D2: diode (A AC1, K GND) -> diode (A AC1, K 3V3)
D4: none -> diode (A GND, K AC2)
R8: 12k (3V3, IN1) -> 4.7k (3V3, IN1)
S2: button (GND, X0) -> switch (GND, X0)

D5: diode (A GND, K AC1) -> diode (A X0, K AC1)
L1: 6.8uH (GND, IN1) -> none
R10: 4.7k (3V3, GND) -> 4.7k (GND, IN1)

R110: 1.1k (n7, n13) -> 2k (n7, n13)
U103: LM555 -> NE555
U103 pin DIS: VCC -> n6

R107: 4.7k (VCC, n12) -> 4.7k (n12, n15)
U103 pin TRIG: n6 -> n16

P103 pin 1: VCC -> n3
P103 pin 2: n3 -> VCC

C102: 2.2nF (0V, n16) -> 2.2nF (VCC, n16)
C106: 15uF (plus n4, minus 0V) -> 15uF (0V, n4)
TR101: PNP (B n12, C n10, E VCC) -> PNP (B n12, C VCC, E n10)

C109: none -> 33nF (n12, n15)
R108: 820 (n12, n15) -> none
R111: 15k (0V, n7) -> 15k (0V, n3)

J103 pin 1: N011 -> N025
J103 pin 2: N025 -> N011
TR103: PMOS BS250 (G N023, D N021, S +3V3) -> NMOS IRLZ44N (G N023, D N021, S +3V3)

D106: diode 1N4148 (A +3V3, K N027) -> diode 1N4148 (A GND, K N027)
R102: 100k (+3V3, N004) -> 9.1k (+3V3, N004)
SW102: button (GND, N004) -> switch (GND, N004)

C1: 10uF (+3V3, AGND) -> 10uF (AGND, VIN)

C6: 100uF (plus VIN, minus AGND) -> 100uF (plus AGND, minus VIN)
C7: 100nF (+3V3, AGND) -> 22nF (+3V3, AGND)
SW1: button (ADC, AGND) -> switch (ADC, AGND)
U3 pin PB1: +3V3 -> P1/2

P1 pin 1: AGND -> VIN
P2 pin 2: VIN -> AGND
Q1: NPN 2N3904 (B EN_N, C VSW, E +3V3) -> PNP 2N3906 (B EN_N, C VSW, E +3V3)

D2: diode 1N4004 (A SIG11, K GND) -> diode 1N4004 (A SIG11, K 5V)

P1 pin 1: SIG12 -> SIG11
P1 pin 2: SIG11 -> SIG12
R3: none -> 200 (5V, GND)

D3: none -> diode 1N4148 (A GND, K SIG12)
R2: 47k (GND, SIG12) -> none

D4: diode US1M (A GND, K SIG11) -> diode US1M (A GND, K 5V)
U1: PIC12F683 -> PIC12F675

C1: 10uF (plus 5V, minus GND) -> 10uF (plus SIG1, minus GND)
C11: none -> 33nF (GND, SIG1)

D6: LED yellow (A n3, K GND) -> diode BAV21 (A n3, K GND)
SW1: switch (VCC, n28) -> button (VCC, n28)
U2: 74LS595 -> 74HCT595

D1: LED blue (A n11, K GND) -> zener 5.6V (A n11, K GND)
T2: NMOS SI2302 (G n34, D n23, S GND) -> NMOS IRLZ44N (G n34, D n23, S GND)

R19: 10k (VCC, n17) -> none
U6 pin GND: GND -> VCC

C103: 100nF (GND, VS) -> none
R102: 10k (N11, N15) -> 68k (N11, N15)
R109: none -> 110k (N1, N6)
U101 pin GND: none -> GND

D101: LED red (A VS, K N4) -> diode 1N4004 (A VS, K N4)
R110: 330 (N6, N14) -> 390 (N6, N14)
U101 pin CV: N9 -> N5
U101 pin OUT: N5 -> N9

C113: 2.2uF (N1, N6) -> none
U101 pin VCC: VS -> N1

- - - -

=== What is needed ===
Every record must be repeated precisely and in full.

=== Finished exercise ===
D2: diode (A AC1, K GND) -> diode (A AC1, K 3V3)
D4: none -> diode (A GND, K AC2)
R8: 12k (3V3, IN1) -> 4.7k (3V3, IN1)
S2: button (GND, X0) -> switch (GND, X0)

D5: diode (A GND, K AC1) -> diode (A X0, K AC1)
L1: 6.8uH (GND, IN1) -> none
R10: 4.7k (3V3, GND) -> 4.7k (GND, IN1)

R110: 1.1k (n7, n13) -> 2k (n7, n13)
U103: LM555 -> NE555
U103 pin DIS: VCC -> n6

R107: 4.7k (VCC, n12) -> 4.7k (n12, n15)
U103 pin TRIG: n6 -> n16

P103 pin 1: VCC -> n3
P103 pin 2: n3 -> VCC

C102: 2.2nF (0V, n16) -> 2.2nF (VCC, n16)
C106: 15uF (plus n4, minus 0V) -> 15uF (0V, n4)
TR101: PNP (B n12, C n10, E VCC) -> PNP (B n12, C VCC, E n10)

C109: none -> 33nF (n12, n15)
R108: 820 (n12, n15) -> none
R111: 15k (0V, n7) -> 15k (0V, n3)

J103 pin 1: N011 -> N025
J103 pin 2: N025 -> N011
TR103: PMOS BS250 (G N023, D N021, S +3V3) -> NMOS IRLZ44N (G N023, D N021, S +3V3)

D106: diode 1N4148 (A +3V3, K N027) -> diode 1N4148 (A GND, K N027)
R102: 100k (+3V3, N004) -> 9.1k (+3V3, N004)
SW102: button (GND, N004) -> switch (GND, N004)

C1: 10uF (+3V3, AGND) -> 10uF (AGND, VIN)

C6: 100uF (plus VIN, minus AGND) -> 100uF (plus AGND, minus VIN)
C7: 100nF (+3V3, AGND) -> 22nF (+3V3, AGND)
SW1: button (ADC, AGND) -> switch (ADC, AGND)
U3 pin PB1: +3V3 -> P1/2

P1 pin 1: AGND -> VIN
P2 pin 2: VIN -> AGND
Q1: NPN 2N3904 (B EN_N, C VSW, E +3V3) -> PNP 2N3906 (B EN_N, C VSW, E +3V3)

D2: diode 1N4004 (A SIG11, K GND) -> diode 1N4004 (A SIG11, K 5V)

P1 pin 1: SIG12 -> SIG11
P1 pin 2: SIG11 -> SIG12
R3: none -> 200 (5V, GND)

D3: none -> diode 1N4148 (A GND, K SIG12)
R2: 47k (GND, SIG12) -> none

D4: diode US1M (A GND, K SIG11) -> diode US1M (A GND, K 5V)
U1: PIC12F683 -> PIC12F675

C1: 10uF (plus 5V, minus GND) -> 10uF (plus SIG1, minus GND)
C11: none -> 33nF (GND, SIG1)

D6: LED yellow (A n3, K GND) -> diode BAV21 (A n3, K GND)
SW1: switch (VCC, n28) -> button (VCC, n28)
U2: 74LS595 -> 74HCT595

D1: LED blue (A n11, K GND) -> zener 5.6V (A n11, K GND)
T2: NMOS SI2302 (G n34, D n23, S GND) -> NMOS IRLZ44N (G n34, D n23, S GND)

R19: 10k (VCC, n17) -> none
U6 pin GND: GND -> VCC

C103: 100nF (GND, VS) -> none
R102: 10k (N11, N15) -> 68k (N11, N15)
R109: none -> 110k (N1, N6)
U101 pin GND: none -> GND

D101: LED red (A VS, K N4) -> diode 1N4004 (A VS, K N4)
R110: 330 (N6, N14) -> 390 (N6, N14)
U101 pin CV: N9 -> N5
U101 pin OUT: N5 -> N9

C113: 2.2uF (N1, N6) -> none
U101 pin VCC: VS -> N1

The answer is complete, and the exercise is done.